Your goal: Pull every text line from the records below, keeping each one unchanged and leaving the pictures out.

"""

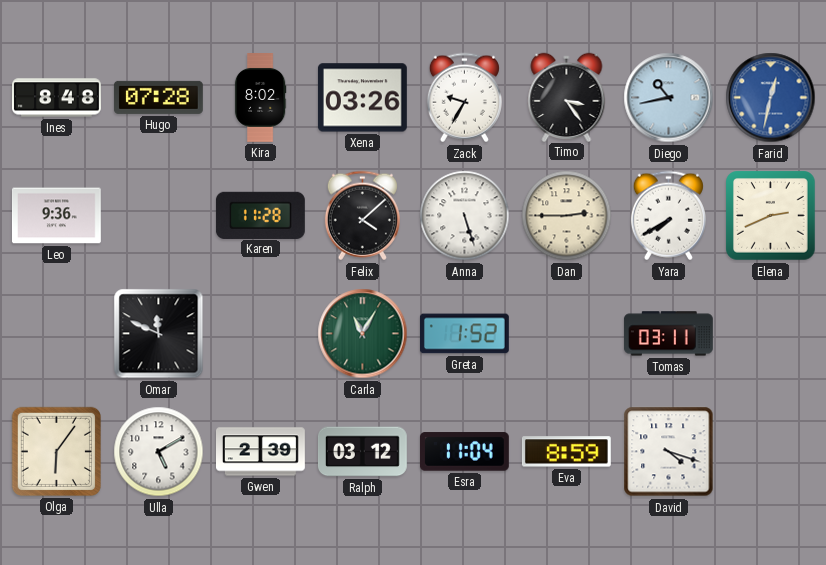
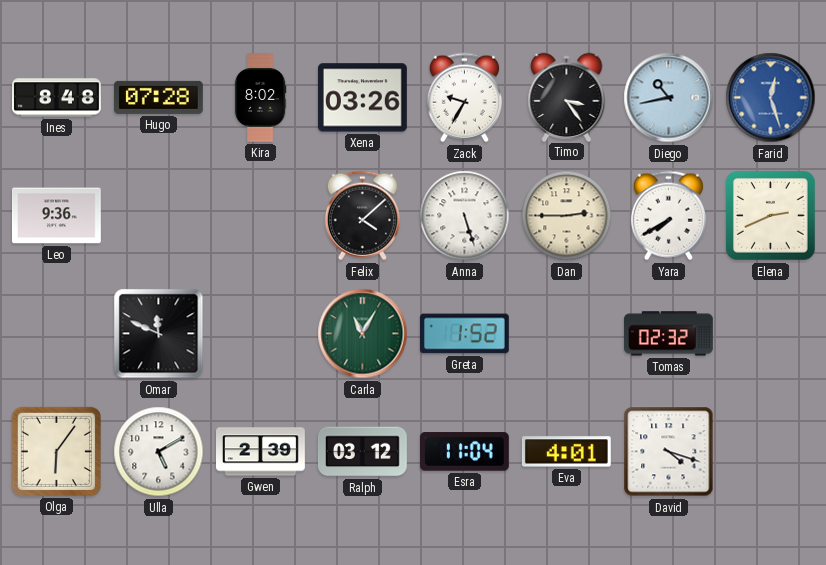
Farid: 12:32 -> 12:27
Karen: 11:28 -> none
Tomas: 03:11 -> 02:32
Eva: 8:59 -> 4:01
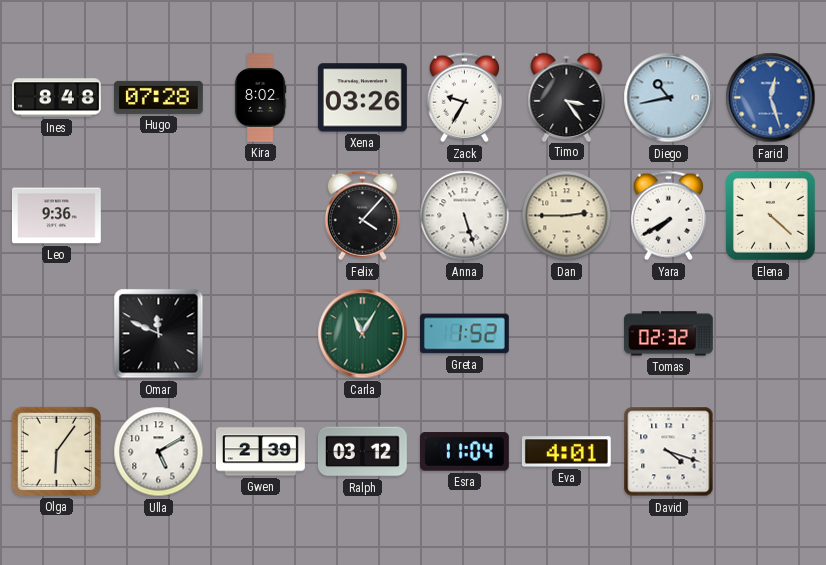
Felix: 4:08 -> 4:07
Elena: 2:41 -> 4:22
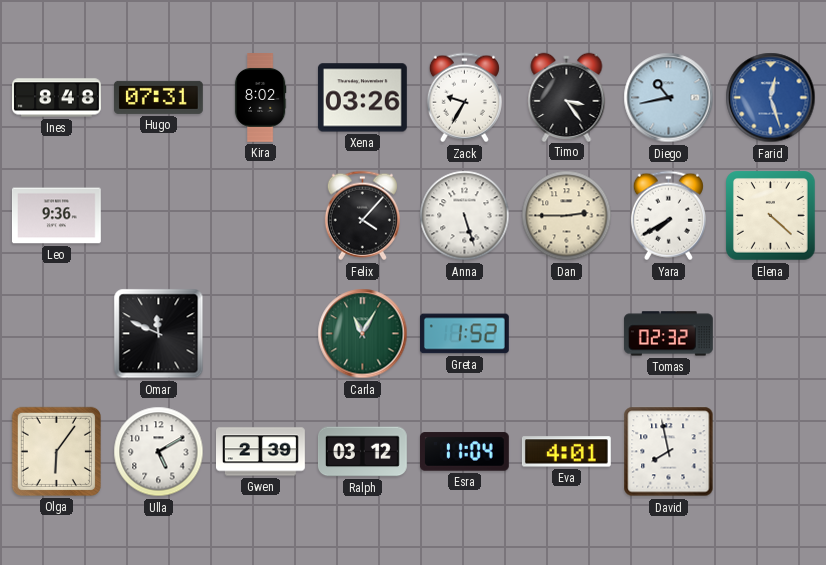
Hugo: 07:28 -> 07:31
David: 4:18 -> 7:58
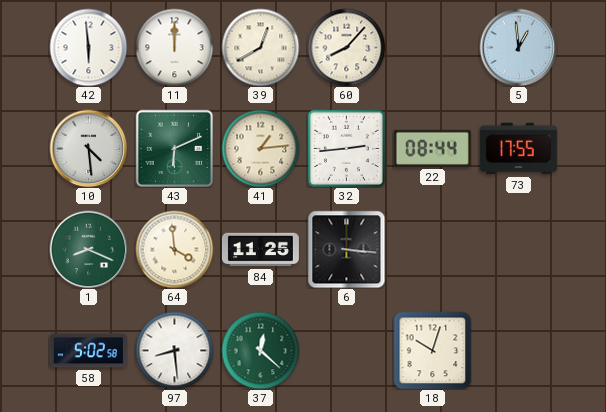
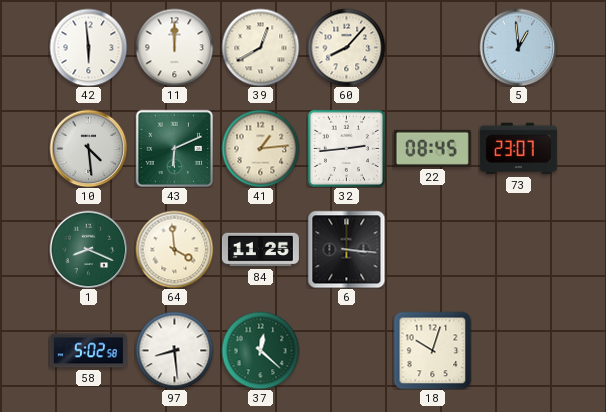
22: 08:44 -> 08:45
73: 17:55 -> 23:07
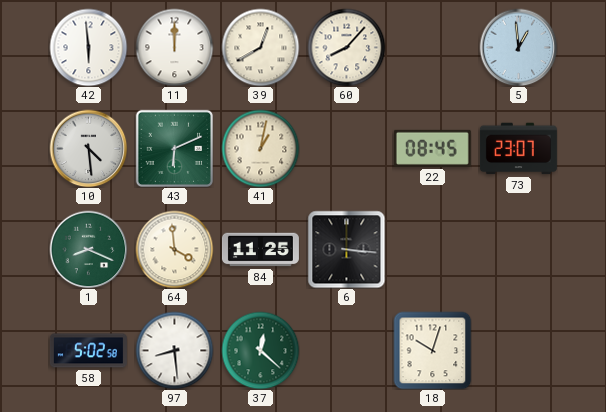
41: 1:14 -> 1:02
32: 2:44 -> none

"""

The solution:
Farid: 12:32 -> 12:27
Karen: 11:28 -> none
Tomas: 03:11 -> 02:32
Eva: 8:59 -> 4:01
Felix: 4:08 -> 4:07
Elena: 2:41 -> 4:22
Hugo: 07:28 -> 07:31
David: 4:18 -> 7:58
22: 08:44 -> 08:45
73: 17:55 -> 23:07
41: 1:14 -> 1:02
32: 2:44 -> none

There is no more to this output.